▶ [WORK REQUIRED] Take the entries below and reproduce exactly the portion that begins at the line containing "yellow semicircle: (574, 193)" and ends at the line containing "cyan semicircle: (98, 304)", keeping both ends, dropping pictures, and adding nothing else.
BEGIN LISTED ENTRIES
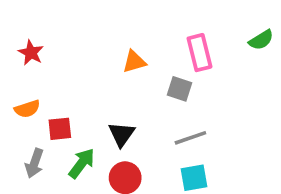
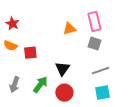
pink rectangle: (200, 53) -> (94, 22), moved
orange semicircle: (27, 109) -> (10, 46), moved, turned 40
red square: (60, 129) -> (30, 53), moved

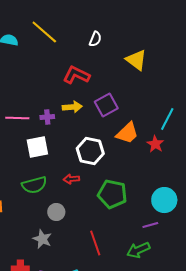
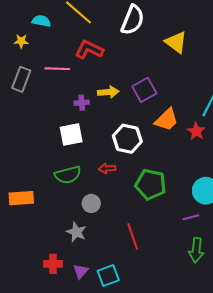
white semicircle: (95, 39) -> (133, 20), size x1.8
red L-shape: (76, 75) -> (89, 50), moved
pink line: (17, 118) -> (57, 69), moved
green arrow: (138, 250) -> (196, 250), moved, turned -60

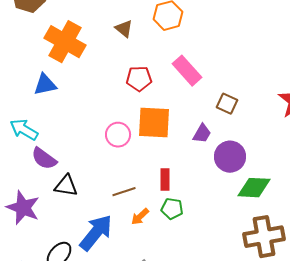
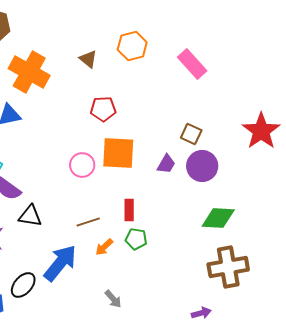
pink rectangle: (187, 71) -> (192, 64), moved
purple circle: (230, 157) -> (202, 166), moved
END LISTED ENTRIES
BEGIN LISTED ENTRIES
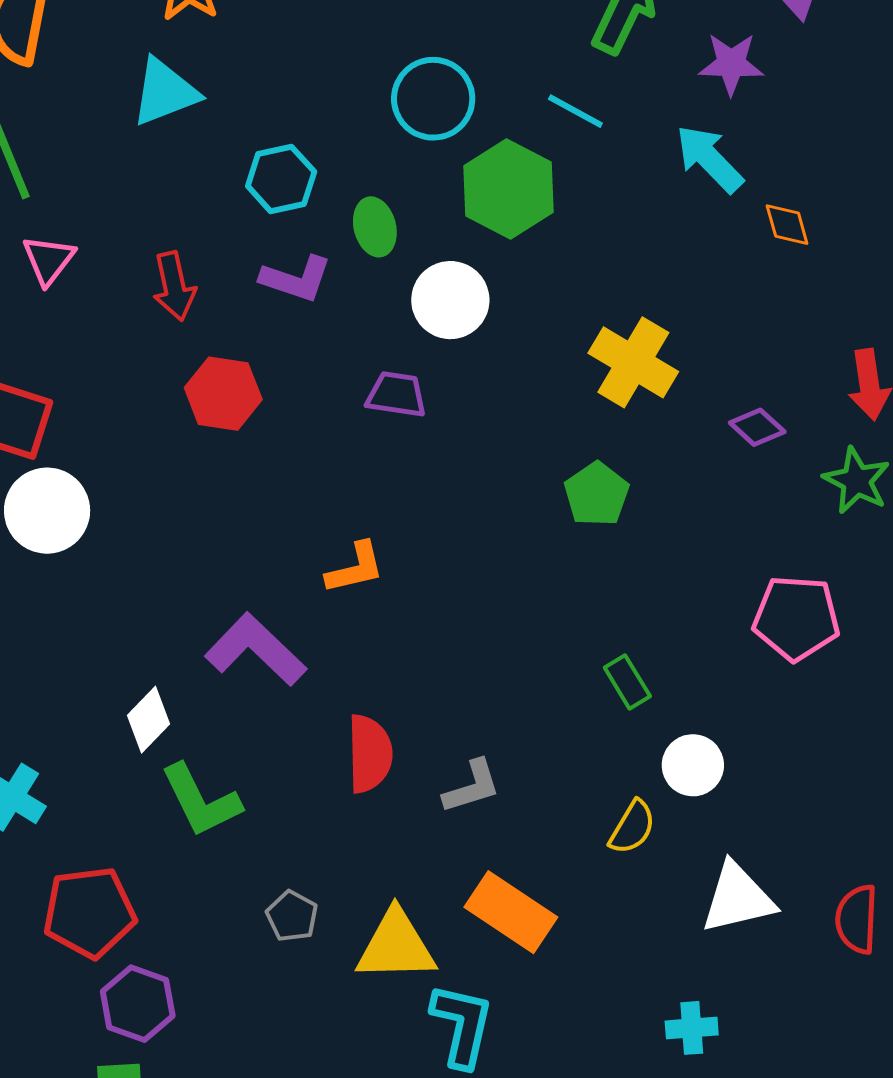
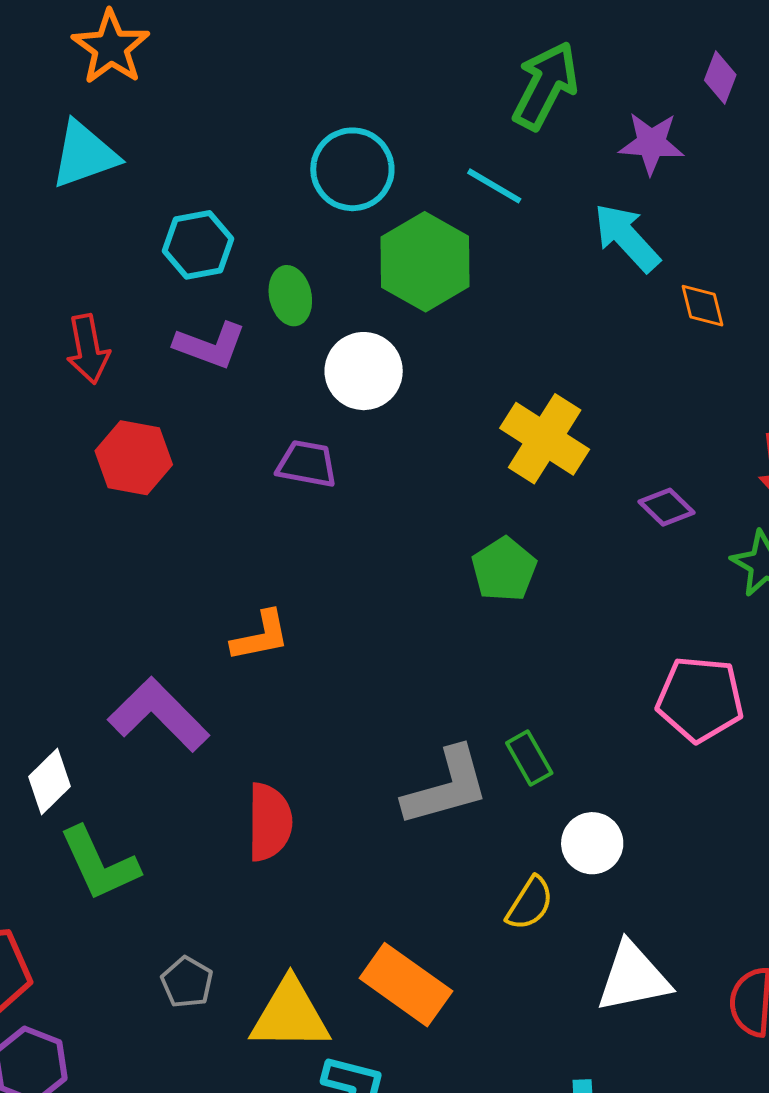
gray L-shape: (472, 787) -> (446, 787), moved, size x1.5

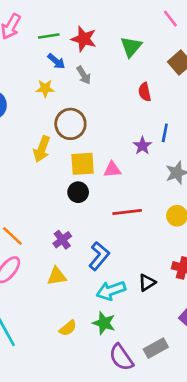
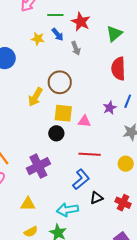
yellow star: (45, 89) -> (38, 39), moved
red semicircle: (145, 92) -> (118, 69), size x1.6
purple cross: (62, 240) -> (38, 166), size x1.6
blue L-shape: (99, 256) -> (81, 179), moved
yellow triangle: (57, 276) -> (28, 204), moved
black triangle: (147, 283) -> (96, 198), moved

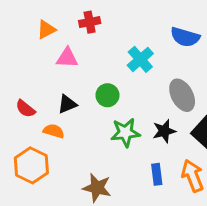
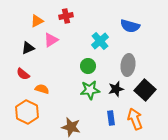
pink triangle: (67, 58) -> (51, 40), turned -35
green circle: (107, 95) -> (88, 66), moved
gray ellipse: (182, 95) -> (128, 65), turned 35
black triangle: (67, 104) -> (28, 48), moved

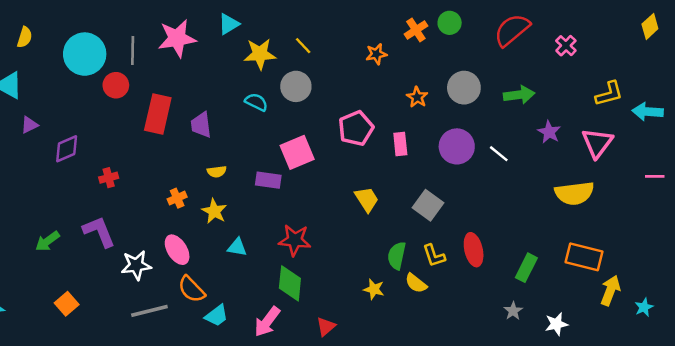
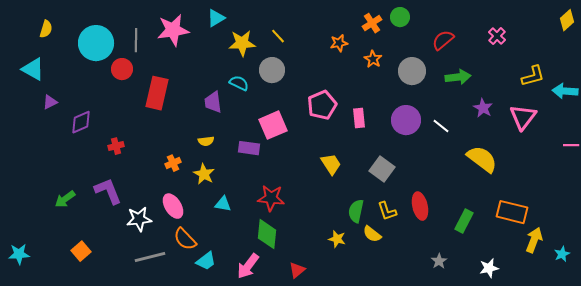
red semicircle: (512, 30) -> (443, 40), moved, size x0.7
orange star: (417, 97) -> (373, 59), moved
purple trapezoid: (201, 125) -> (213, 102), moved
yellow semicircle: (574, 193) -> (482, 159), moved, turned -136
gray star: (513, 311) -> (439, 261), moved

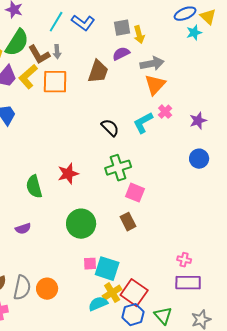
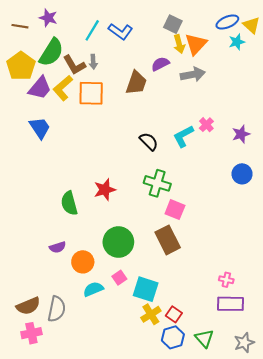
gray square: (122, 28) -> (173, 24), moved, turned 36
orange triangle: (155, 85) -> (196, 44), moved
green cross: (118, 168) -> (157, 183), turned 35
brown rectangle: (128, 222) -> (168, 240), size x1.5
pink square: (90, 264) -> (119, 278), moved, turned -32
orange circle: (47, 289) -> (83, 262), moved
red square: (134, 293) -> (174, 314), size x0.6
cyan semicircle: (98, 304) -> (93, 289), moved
END LISTED ENTRIES
▶ [SOLUTION TO THIS EXERCISE]
yellow semicircle: (574, 193) -> (482, 159), moved, turned -136
gray star: (513, 311) -> (439, 261), moved

gray square: (122, 28) -> (173, 24), moved, turned 36
orange triangle: (155, 85) -> (196, 44), moved
green cross: (118, 168) -> (157, 183), turned 35
brown rectangle: (128, 222) -> (168, 240), size x1.5
pink square: (90, 264) -> (119, 278), moved, turned -32
orange circle: (47, 289) -> (83, 262), moved
red square: (134, 293) -> (174, 314), size x0.6
cyan semicircle: (98, 304) -> (93, 289), moved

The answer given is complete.